- _Problem to work on_: Your answer should be each line of the entries that contains the word "none", copied in full.

Stored data
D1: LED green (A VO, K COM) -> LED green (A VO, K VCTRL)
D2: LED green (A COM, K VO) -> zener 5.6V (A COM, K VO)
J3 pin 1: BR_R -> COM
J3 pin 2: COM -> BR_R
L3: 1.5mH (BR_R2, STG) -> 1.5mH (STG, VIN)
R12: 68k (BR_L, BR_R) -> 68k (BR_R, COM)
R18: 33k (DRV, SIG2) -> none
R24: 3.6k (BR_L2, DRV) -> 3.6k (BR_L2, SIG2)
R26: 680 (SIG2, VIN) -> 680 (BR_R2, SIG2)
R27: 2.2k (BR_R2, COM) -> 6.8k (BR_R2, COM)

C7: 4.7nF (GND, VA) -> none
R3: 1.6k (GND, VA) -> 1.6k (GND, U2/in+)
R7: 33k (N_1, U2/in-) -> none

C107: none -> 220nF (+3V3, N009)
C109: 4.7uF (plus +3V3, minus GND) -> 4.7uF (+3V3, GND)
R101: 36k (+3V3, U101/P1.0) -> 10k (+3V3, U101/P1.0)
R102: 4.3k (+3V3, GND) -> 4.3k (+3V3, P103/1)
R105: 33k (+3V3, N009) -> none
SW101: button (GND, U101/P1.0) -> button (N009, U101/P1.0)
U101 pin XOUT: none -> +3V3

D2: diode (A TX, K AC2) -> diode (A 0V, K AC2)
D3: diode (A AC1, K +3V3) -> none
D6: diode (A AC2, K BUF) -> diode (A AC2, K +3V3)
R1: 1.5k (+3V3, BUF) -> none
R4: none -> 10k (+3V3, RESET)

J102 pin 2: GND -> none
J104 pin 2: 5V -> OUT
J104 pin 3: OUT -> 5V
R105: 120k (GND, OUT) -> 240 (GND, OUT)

- _Result for this exercise_:
R18: 33k (DRV, SIG2) -> none
C7: 4.7nF (GND, VA) -> none
R7: 33k (N_1, U2/in-) -> none
C107: none -> 220nF (+3V3, N009)
R105: 33k (+3V3, N009) -> none
U101 pin XOUT: none -> +3V3
D3: diode (A AC1, K +3V3) -> none
R1: 1.5k (+3V3, BUF) -> none
R4: none -> 10k (+3V3, RESET)
J102 pin 2: GND -> none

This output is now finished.